---------- TASK INPUTS

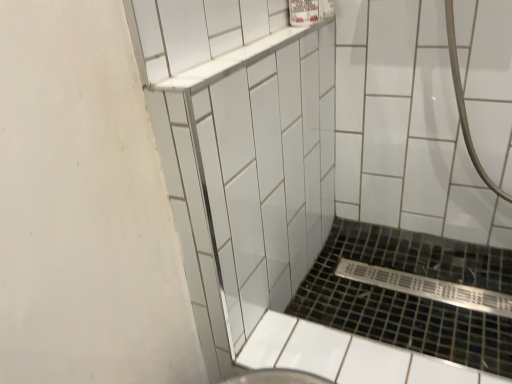
Describe the element at coordinates (411, 295) in the screenshot. The image size is (512, 384). I see `black mosaic tile bath at lower right` at that location.

Measure the distance between point (406, 304) and camera.

The depth of point (406, 304) is 36.22 inches.

Identify the location of black mosaic tile bath at lower right. This screenshot has width=512, height=384. (411, 295).

Find the location of a particular element. Image resolution: width=512 pixels, height=384 pixels. black mosaic tile bath at lower right is located at coordinates (411, 295).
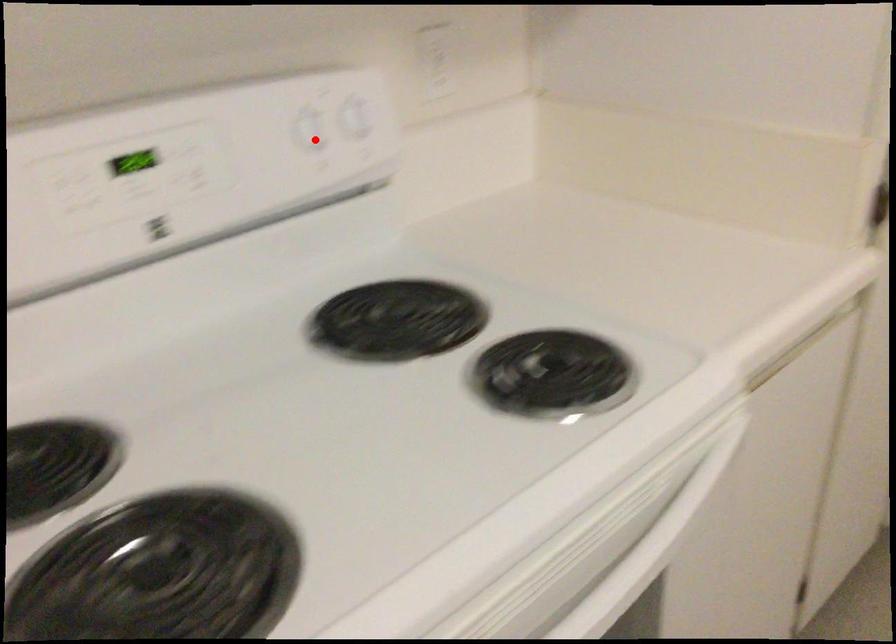
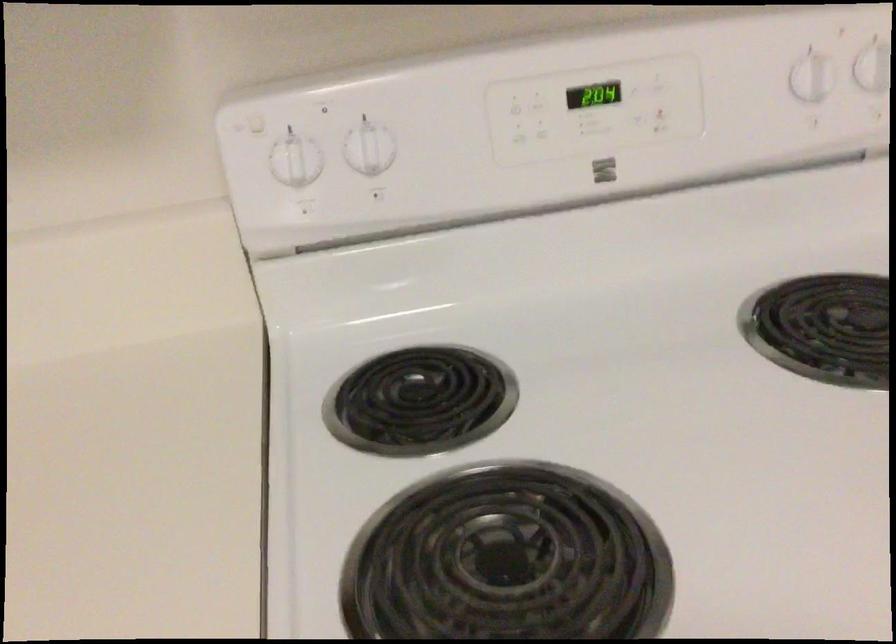
The point at the highlighted location is marked in the first image. Where is the corresponding point in the second image?

(810, 77)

--------------------

WHAT TO WORK ON
Return every line of the material above word for word, leaving out the pictures.

WRITTEN ANSWER
Describe the element at coordinates (411, 295) in the screenshot. The image size is (512, 384). I see `black mosaic tile bath at lower right` at that location.

Measure the distance between point (406, 304) and camera.

The depth of point (406, 304) is 36.22 inches.

Identify the location of black mosaic tile bath at lower right. This screenshot has width=512, height=384. (411, 295).

Find the location of a particular element. Image resolution: width=512 pixels, height=384 pixels. black mosaic tile bath at lower right is located at coordinates (411, 295).
The point at the highlighted location is marked in the first image. Where is the corresponding point in the second image?

(810, 77)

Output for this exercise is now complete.